━━━ Data for analysis
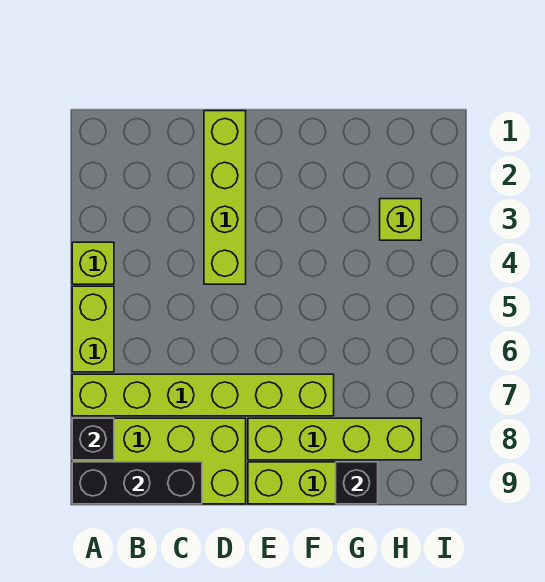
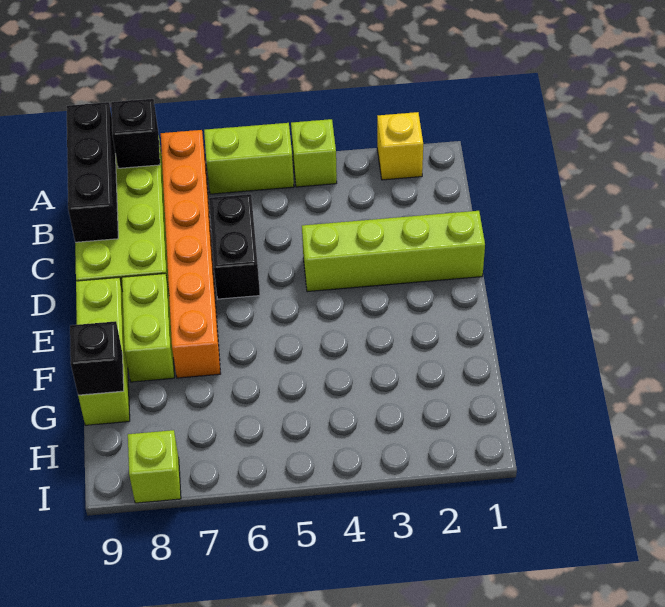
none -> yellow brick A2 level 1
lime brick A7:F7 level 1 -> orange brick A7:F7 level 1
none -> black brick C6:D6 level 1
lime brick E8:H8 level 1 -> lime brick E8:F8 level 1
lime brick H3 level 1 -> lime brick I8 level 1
━━━━━━
> _What is expected_
In your copy of the entries above, leave out the pictures and keep every word exact.

> _Response box_
none -> yellow brick A2 level 1
lime brick A7:F7 level 1 -> orange brick A7:F7 level 1
none -> black brick C6:D6 level 1
lime brick E8:H8 level 1 -> lime brick E8:F8 level 1
lime brick H3 level 1 -> lime brick I8 level 1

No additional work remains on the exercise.